--- START OF Dataset content ---

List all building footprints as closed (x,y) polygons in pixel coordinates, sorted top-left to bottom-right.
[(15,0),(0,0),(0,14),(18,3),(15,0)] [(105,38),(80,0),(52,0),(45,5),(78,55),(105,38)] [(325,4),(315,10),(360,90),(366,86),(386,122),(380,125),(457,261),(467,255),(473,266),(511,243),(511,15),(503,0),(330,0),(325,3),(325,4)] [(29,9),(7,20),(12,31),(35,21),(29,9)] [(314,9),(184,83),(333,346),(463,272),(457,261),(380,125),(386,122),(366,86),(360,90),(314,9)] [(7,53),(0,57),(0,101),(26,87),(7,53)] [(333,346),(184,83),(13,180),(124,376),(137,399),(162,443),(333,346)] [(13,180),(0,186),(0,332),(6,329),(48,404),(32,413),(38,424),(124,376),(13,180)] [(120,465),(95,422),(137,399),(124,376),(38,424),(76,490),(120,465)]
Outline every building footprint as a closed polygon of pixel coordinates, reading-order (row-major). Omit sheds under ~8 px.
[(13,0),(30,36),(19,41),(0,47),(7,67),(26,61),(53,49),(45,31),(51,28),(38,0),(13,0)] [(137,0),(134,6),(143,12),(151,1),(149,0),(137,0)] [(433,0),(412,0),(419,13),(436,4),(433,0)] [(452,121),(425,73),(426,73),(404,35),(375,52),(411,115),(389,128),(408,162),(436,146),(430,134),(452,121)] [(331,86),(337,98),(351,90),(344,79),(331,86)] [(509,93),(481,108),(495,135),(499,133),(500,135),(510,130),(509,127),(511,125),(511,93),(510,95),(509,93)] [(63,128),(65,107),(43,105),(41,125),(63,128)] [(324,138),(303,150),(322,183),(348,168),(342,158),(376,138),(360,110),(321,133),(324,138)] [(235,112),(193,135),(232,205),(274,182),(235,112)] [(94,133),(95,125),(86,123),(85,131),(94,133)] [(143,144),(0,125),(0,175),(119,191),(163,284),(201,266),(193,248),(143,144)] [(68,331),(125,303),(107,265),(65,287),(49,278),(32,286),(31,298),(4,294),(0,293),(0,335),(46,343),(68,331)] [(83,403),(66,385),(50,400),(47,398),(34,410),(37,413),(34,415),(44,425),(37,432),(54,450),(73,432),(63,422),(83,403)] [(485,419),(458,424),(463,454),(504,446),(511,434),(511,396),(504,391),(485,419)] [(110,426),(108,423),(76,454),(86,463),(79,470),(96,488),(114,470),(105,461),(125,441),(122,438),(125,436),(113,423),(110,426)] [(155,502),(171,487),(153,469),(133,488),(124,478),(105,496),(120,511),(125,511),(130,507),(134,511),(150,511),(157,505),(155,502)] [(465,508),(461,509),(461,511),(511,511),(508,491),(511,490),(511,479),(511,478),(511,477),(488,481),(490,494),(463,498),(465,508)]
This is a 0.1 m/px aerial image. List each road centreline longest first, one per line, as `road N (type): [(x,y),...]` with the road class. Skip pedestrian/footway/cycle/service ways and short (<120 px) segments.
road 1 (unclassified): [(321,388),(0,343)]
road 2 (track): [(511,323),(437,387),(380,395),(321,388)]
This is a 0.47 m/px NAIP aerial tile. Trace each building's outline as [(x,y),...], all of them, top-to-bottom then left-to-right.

--- END OF Dataset content ---
--- START OF Dataset content ---

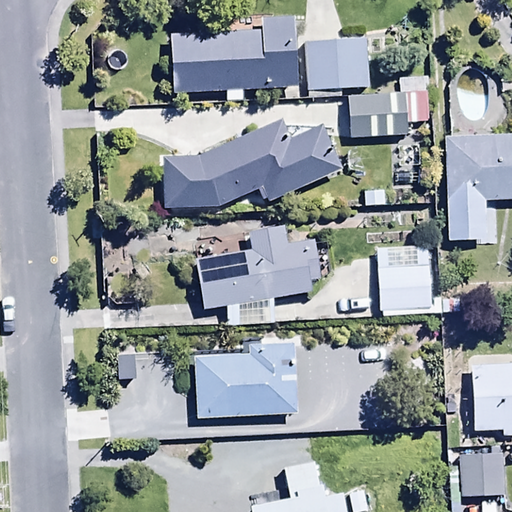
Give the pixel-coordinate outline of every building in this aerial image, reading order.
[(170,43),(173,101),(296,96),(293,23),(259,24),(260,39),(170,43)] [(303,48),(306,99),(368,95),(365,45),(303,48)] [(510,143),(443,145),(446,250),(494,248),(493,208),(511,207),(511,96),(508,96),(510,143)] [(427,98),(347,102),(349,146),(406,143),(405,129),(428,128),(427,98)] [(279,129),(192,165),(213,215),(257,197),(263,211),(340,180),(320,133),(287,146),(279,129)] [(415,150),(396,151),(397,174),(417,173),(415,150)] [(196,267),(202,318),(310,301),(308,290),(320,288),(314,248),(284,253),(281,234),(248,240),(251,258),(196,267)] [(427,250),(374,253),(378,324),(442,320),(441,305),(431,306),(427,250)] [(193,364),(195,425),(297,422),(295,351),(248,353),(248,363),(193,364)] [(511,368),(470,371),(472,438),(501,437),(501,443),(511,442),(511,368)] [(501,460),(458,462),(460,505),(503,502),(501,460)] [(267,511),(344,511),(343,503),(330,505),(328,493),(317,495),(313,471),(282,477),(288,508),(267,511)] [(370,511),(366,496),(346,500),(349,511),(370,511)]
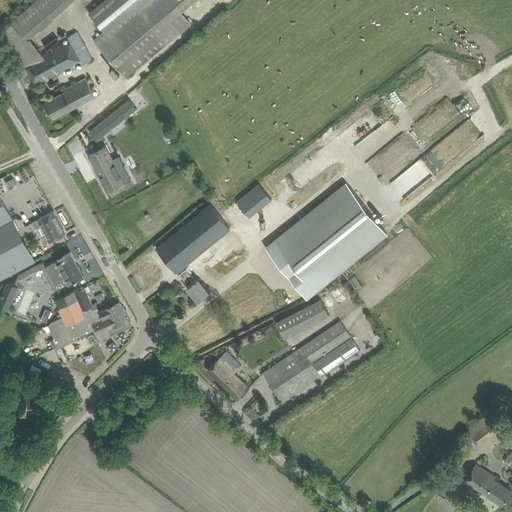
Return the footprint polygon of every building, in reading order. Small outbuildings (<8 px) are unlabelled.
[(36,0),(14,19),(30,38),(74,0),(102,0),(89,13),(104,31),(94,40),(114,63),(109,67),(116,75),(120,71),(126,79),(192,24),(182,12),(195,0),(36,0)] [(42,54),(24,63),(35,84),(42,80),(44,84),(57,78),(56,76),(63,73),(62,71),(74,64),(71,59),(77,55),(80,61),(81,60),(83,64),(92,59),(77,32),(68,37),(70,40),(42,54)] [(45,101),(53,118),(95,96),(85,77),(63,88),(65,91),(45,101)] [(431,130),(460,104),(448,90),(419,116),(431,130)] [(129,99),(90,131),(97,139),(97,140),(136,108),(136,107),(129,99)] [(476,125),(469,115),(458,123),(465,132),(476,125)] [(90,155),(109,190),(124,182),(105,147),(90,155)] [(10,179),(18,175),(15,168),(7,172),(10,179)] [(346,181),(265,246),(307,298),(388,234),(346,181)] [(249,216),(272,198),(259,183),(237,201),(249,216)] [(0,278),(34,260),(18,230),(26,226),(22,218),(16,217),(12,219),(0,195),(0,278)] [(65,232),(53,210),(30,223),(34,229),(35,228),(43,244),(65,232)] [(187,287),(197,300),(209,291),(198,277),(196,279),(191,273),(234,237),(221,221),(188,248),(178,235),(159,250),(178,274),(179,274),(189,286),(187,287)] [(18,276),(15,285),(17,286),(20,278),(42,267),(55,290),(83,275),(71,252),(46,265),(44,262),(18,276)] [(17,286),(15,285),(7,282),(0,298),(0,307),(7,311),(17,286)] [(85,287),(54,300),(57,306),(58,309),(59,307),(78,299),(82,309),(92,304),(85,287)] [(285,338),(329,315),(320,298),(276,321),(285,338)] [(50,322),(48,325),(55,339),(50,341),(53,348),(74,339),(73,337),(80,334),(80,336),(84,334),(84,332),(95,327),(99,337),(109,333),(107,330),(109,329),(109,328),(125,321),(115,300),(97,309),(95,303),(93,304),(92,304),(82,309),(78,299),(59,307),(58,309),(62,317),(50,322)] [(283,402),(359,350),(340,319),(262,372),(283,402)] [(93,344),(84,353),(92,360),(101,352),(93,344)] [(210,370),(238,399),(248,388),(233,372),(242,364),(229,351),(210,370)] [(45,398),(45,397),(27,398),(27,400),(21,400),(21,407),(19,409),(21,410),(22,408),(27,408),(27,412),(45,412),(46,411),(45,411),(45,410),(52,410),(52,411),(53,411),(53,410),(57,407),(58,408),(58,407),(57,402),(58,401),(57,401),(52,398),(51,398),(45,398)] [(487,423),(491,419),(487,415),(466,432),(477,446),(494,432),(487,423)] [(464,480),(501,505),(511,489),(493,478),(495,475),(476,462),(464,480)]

--- END OF Dataset content ---

> **To be done**
Substitute "centerline" for "centreline" in the lines that begin at the one containing "This is a 0.1" and stop after the one containing "road 2 (track): [(511,323),(437,387),(380,395),(321,388)]", leaving everything else unchanged. Return only those lines.

> **Complete response**
This is a 0.1 m/px aerial image. List each road centerline longest first, one per line, as `road N (type): [(x,y),...]` with the road class. Skip pedestrian/footway/cycle/service ways and short (<120 px) segments.
road 1 (unclassified): [(321,388),(0,343)]
road 2 (track): [(511,323),(437,387),(380,395),(321,388)]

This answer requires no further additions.